What the task asks -
Copy the first line of the entries below and every line after it through the line containing "(177, 464) = (158, 283): none". Do not include pictures.

Data in this exercise -

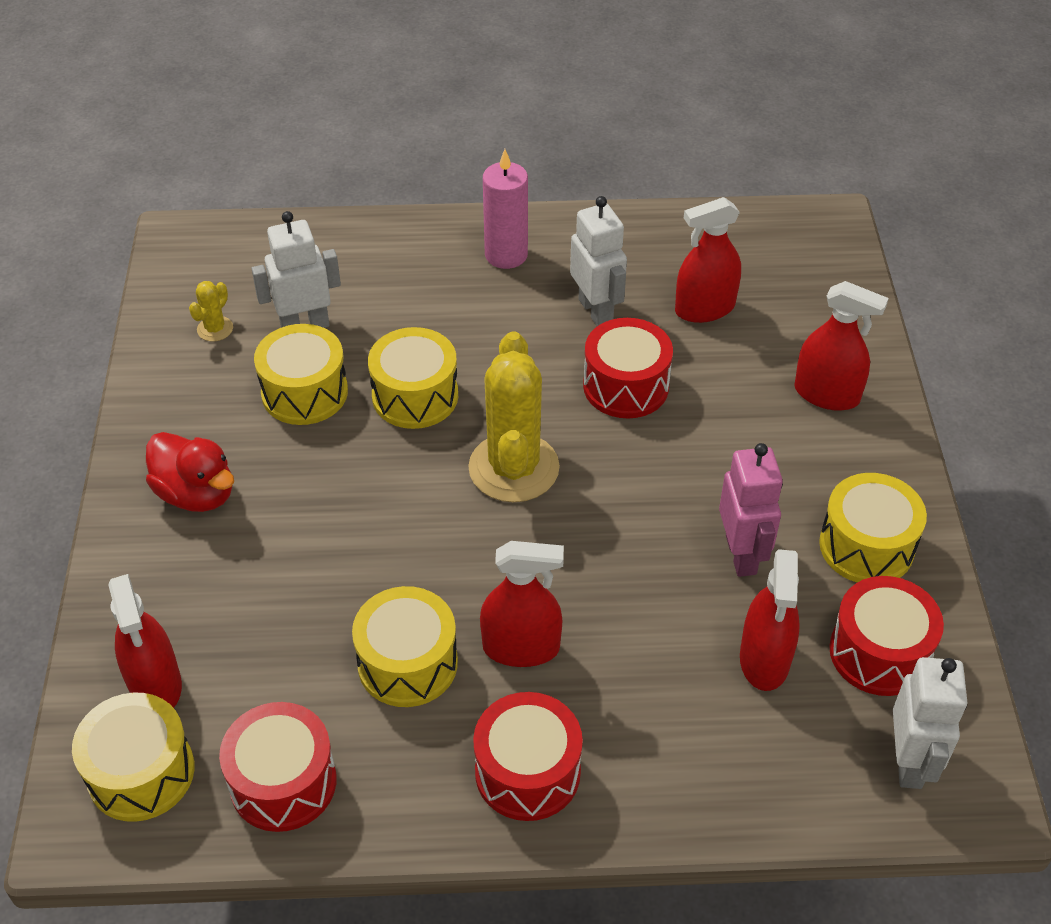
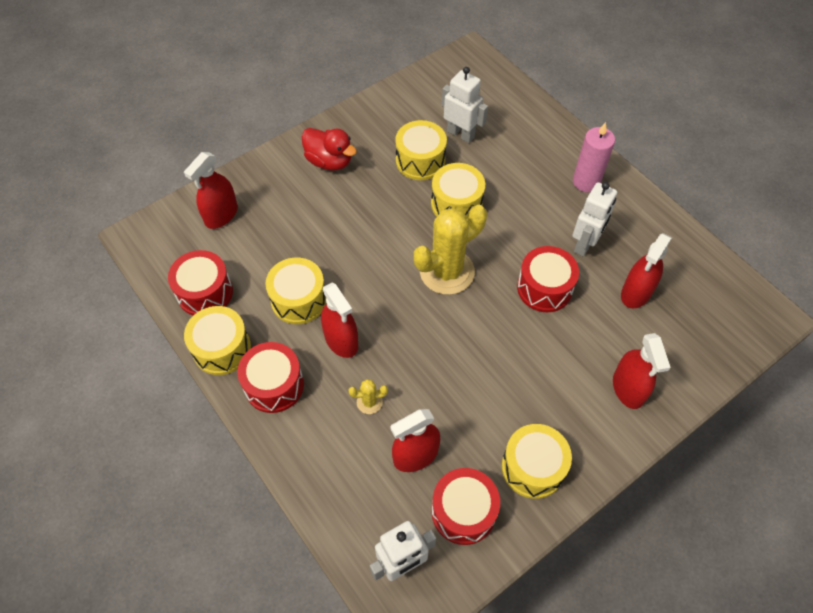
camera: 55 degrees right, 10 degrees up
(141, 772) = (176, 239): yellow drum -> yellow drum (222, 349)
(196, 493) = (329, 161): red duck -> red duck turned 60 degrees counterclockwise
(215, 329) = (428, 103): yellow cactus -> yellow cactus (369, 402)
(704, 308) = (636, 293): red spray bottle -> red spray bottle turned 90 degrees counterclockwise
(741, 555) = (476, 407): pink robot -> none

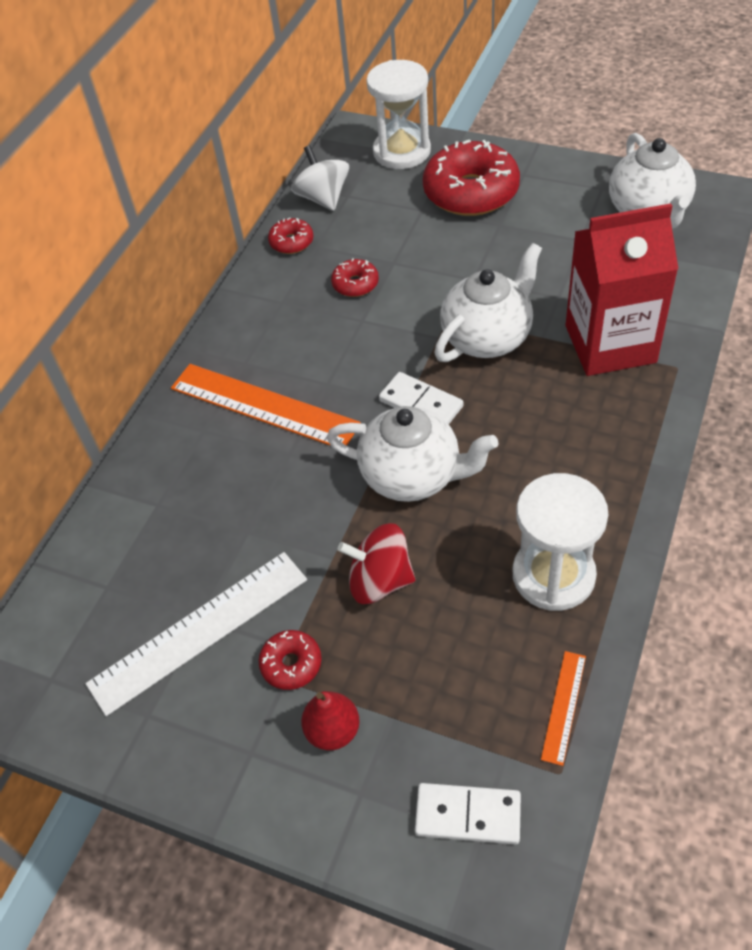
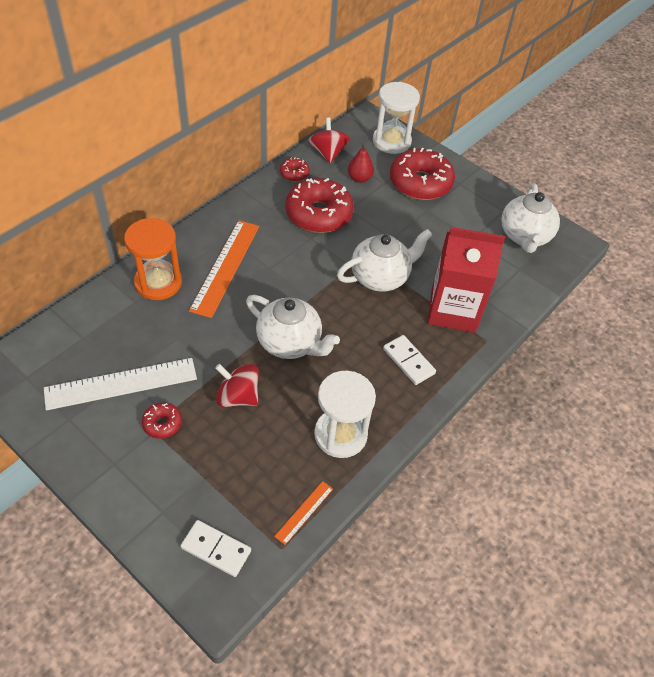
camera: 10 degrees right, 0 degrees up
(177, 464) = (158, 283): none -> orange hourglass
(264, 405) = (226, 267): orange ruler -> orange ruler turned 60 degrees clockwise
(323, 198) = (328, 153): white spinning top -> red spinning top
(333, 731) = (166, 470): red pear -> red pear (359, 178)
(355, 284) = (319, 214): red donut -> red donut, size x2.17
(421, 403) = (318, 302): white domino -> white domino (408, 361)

Answer box -
camera: 55 degrees right, 10 degrees up
(141, 772) = (176, 239): yellow drum -> yellow drum (222, 349)
(196, 493) = (329, 161): red duck -> red duck turned 60 degrees counterclockwise
(215, 329) = (428, 103): yellow cactus -> yellow cactus (369, 402)
(704, 308) = (636, 293): red spray bottle -> red spray bottle turned 90 degrees counterclockwise
(741, 555) = (476, 407): pink robot -> none

camera: 10 degrees right, 0 degrees up
(177, 464) = (158, 283): none -> orange hourglass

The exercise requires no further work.